#### Input material:
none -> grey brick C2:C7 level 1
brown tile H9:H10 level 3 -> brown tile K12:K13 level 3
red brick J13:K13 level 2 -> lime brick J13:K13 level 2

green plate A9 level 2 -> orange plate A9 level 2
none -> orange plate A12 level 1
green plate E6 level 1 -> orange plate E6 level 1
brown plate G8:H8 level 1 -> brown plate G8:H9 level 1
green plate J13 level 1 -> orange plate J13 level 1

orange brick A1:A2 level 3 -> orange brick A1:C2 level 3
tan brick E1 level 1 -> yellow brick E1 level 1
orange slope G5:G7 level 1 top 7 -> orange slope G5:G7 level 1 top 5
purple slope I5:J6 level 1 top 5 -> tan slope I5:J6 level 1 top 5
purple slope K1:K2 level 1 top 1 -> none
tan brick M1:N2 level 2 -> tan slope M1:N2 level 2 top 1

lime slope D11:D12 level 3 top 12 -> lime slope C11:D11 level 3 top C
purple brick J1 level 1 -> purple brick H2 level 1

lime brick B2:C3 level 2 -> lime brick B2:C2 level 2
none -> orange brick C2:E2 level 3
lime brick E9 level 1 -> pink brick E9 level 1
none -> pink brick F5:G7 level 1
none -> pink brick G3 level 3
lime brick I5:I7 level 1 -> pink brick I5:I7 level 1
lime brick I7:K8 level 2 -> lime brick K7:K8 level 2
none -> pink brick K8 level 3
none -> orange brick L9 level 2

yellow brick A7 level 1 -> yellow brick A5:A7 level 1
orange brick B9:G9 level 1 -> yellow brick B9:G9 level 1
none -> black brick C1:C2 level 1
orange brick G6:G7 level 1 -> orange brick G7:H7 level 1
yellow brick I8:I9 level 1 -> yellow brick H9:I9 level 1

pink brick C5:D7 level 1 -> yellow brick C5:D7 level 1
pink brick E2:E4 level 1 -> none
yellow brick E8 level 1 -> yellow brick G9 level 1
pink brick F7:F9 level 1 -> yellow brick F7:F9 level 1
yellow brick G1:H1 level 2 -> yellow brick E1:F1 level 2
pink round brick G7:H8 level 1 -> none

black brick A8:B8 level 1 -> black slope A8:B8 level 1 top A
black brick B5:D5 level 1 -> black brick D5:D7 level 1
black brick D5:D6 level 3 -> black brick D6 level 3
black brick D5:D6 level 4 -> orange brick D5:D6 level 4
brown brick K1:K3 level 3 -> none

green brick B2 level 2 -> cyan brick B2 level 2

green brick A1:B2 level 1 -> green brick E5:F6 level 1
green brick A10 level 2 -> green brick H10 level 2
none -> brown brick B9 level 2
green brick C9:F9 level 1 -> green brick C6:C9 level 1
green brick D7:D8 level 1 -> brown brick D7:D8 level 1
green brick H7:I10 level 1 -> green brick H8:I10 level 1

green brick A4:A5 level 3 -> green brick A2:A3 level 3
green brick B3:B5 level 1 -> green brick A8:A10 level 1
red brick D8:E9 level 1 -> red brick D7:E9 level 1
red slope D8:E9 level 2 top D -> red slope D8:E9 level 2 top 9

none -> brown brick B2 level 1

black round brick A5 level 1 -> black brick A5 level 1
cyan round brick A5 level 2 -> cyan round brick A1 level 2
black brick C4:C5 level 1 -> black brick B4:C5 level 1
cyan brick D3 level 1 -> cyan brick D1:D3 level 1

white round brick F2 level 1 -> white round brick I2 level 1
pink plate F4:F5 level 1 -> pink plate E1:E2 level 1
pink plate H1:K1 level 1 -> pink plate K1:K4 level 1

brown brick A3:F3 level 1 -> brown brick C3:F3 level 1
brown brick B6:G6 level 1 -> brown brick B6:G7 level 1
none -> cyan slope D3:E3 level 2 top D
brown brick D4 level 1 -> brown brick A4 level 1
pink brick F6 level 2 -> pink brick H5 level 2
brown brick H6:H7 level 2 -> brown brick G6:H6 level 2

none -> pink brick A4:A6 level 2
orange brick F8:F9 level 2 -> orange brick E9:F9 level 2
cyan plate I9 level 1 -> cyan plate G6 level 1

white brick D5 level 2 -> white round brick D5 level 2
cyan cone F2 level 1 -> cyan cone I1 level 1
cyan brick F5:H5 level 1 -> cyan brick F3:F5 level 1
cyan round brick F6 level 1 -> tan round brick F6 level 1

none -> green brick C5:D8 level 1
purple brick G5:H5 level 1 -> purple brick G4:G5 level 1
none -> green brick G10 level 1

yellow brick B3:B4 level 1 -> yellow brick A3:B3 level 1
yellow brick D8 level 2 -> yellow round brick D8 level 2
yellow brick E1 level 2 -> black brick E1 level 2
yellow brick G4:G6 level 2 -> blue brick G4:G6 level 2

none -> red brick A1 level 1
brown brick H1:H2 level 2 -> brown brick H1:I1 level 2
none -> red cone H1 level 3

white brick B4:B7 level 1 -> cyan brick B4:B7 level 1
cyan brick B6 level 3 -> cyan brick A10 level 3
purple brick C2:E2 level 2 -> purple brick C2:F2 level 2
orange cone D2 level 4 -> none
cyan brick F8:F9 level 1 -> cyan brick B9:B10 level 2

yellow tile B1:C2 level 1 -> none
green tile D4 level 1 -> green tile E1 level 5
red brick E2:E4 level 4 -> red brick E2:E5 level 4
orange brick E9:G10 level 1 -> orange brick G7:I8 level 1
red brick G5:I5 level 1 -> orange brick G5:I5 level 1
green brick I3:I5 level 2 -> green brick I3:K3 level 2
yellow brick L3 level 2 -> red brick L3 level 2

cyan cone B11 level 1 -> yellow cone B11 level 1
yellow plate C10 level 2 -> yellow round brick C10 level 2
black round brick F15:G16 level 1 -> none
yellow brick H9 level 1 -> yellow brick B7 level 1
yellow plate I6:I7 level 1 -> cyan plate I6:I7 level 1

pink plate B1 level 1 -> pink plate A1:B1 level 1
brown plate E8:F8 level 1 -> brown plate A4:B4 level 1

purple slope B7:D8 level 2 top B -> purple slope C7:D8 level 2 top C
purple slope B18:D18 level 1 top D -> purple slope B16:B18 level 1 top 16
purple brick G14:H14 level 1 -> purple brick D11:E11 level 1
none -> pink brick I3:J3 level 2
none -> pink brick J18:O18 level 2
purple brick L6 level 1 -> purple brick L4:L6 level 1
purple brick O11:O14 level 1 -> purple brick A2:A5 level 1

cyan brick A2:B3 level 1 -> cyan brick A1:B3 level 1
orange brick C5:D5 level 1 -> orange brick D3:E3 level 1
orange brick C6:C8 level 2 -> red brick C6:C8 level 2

#### Assignment:
Retype, exactly and in full, the lines above from the one containing "green plate E6" through the one containing "orange slope G5:G7 level 1 top 7".

#### Response to the task:
green plate E6 level 1 -> orange plate E6 level 1
brown plate G8:H8 level 1 -> brown plate G8:H9 level 1
green plate J13 level 1 -> orange plate J13 level 1

orange brick A1:A2 level 3 -> orange brick A1:C2 level 3
tan brick E1 level 1 -> yellow brick E1 level 1
orange slope G5:G7 level 1 top 7 -> orange slope G5:G7 level 1 top 5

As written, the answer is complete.